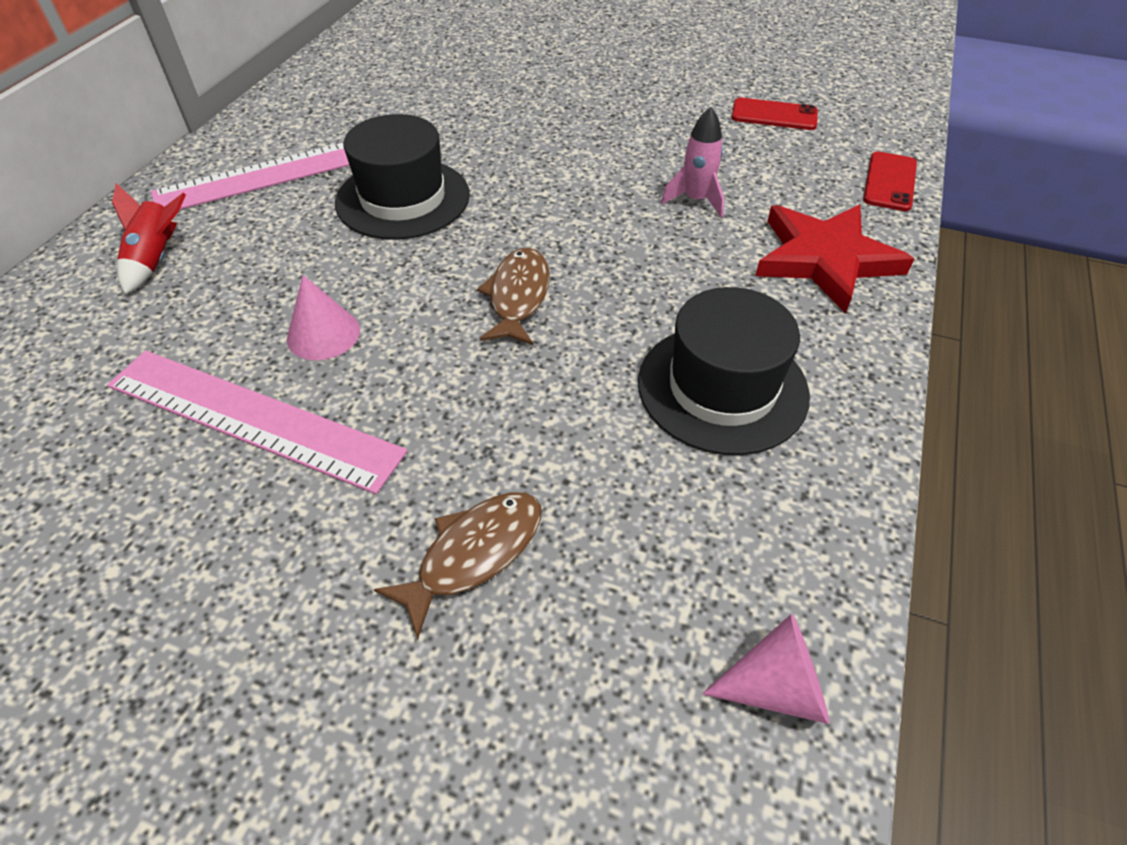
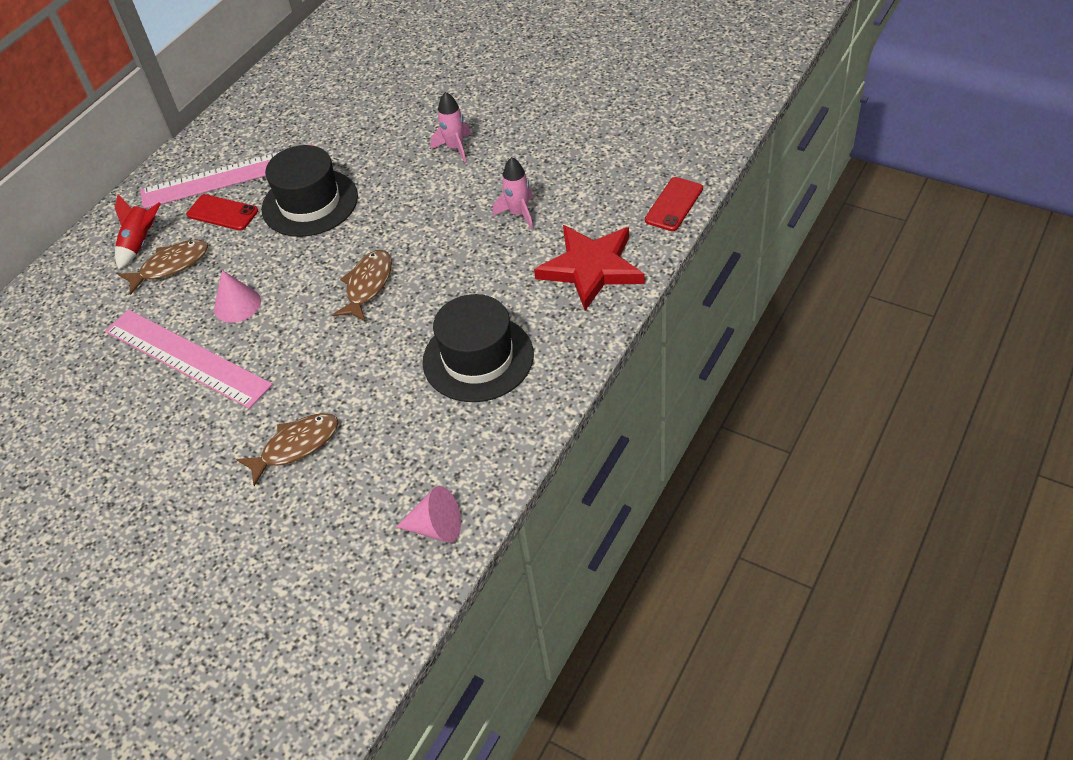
camera: 15 degrees right, 0 degrees up
(208, 286) = (170, 266): none -> brown fish
(580, 132) = (455, 148): none -> pink rocket
(774, 115) = (613, 137): red phone -> red phone (222, 213)

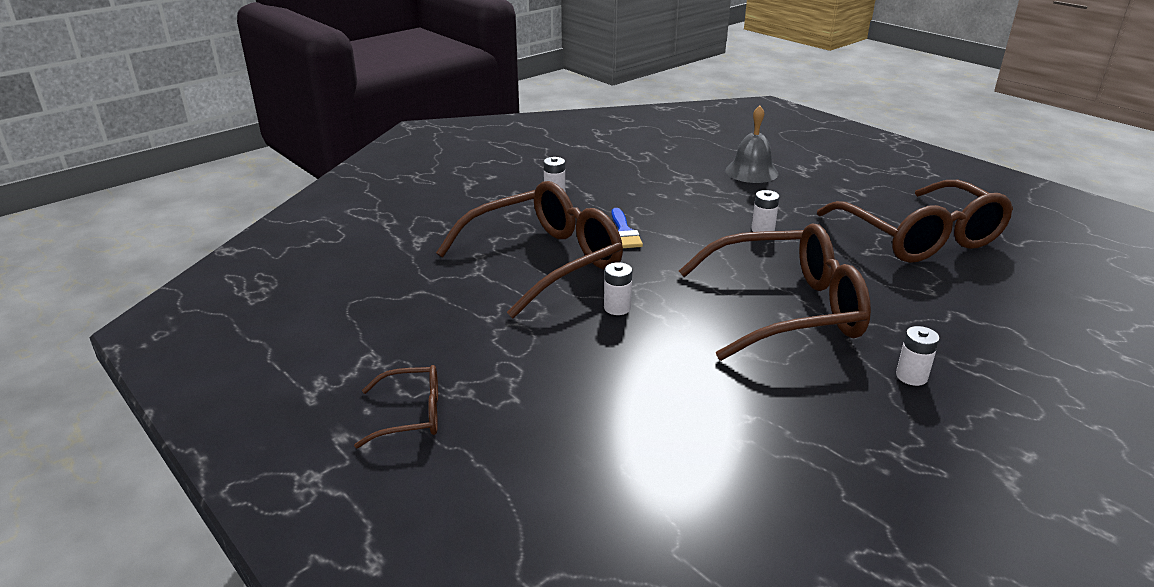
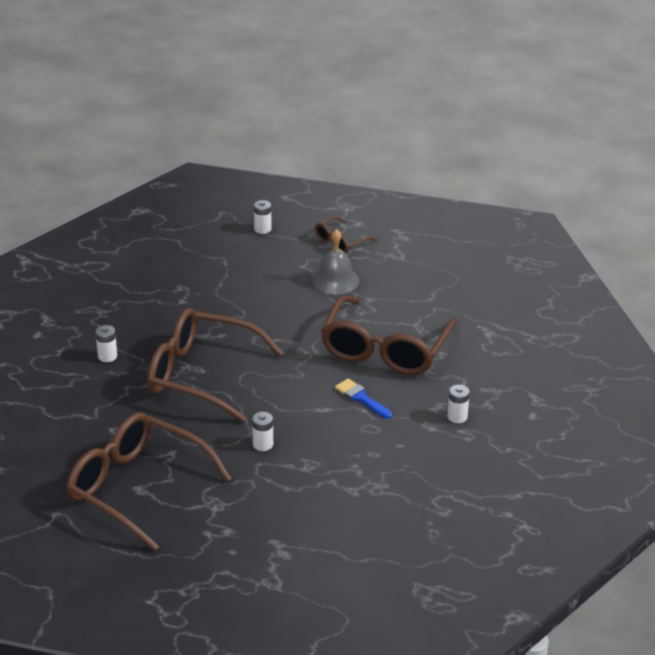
camera: 145 degrees right, 5 degrees up
(617, 308) = (304, 334): white battery -> white battery (262, 229)
(751, 172) = (324, 523): grey bell -> grey bell (335, 280)
(787, 309) = (201, 375): brown glasses -> brown glasses turned 60 degrees clockwise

==============================

**WHAT IS NEEDED:** Where a line of the records contains the word "none", copy that line.

**ANSWER SECTION:**
(208, 286) = (170, 266): none -> brown fish
(580, 132) = (455, 148): none -> pink rocket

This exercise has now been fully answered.